▸ **Source records**
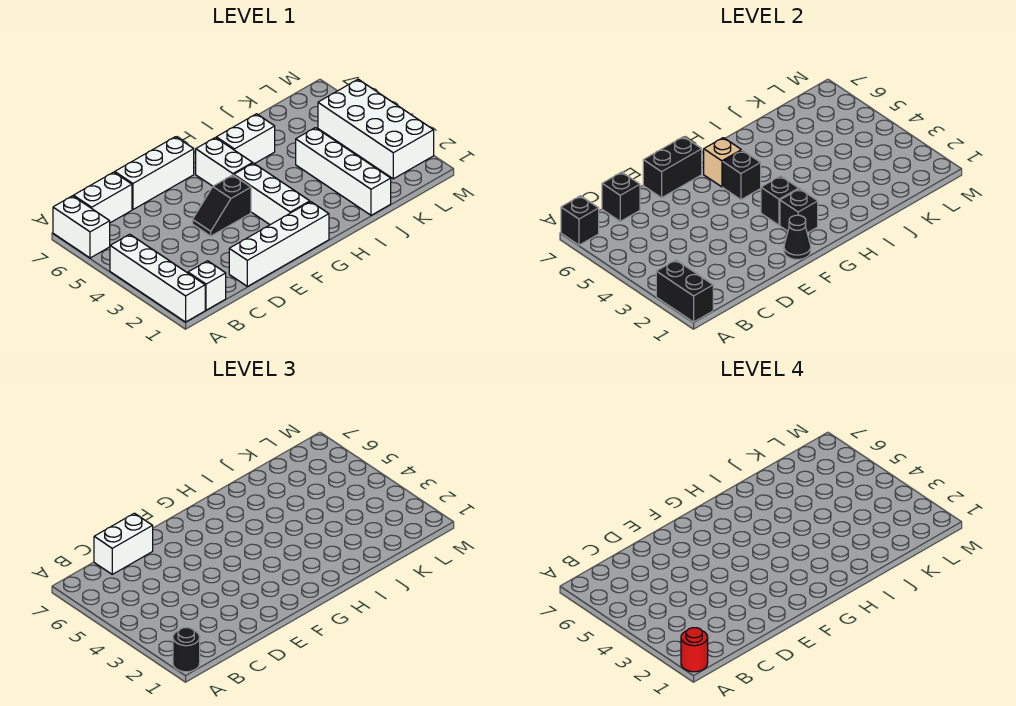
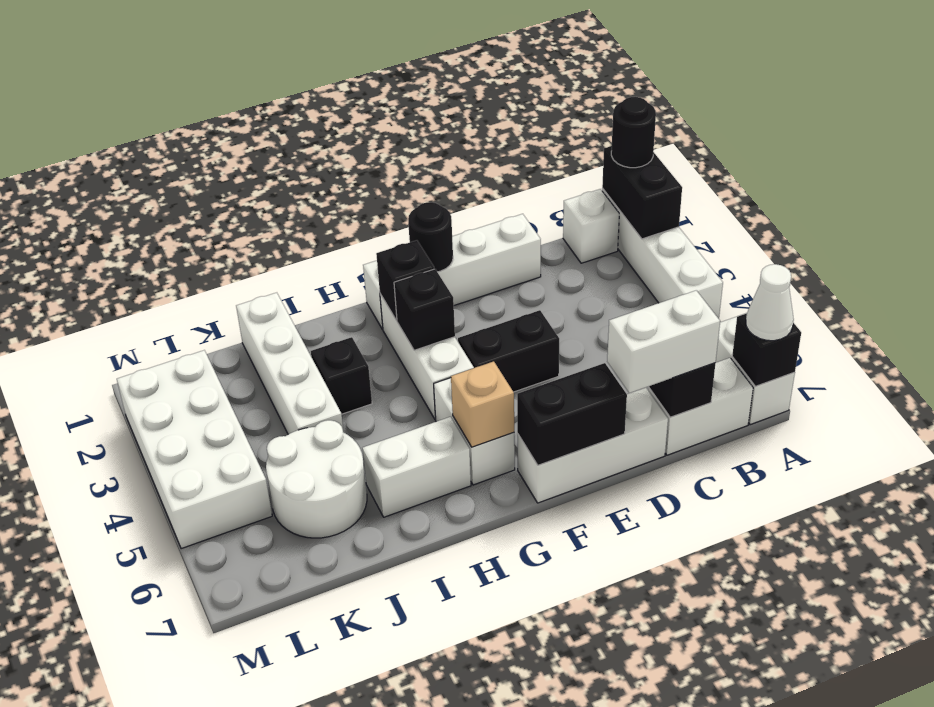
red 1x1 round brick [681,628,708,672] -> none
none -> white 1x1 cone [746,264,794,341]
black 1x2 slope [193,175,251,236] -> black 1x2 brick [458,310,559,392]
black 1x1 cone [784,215,811,259] -> black 1x1 round brick [408,202,453,272]
black 1x1 brick [723,150,761,200] -> black 1x1 brick moved to [311,337,372,414]
none -> white 2x2 round brick [266,420,367,538]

▸ **Activity**
Reproduce the lines above letter for letter. The pictures stay behind.

▸ **Response box**
red 1x1 round brick [681,628,708,672] -> none
none -> white 1x1 cone [746,264,794,341]
black 1x2 slope [193,175,251,236] -> black 1x2 brick [458,310,559,392]
black 1x1 cone [784,215,811,259] -> black 1x1 round brick [408,202,453,272]
black 1x1 brick [723,150,761,200] -> black 1x1 brick moved to [311,337,372,414]
none -> white 2x2 round brick [266,420,367,538]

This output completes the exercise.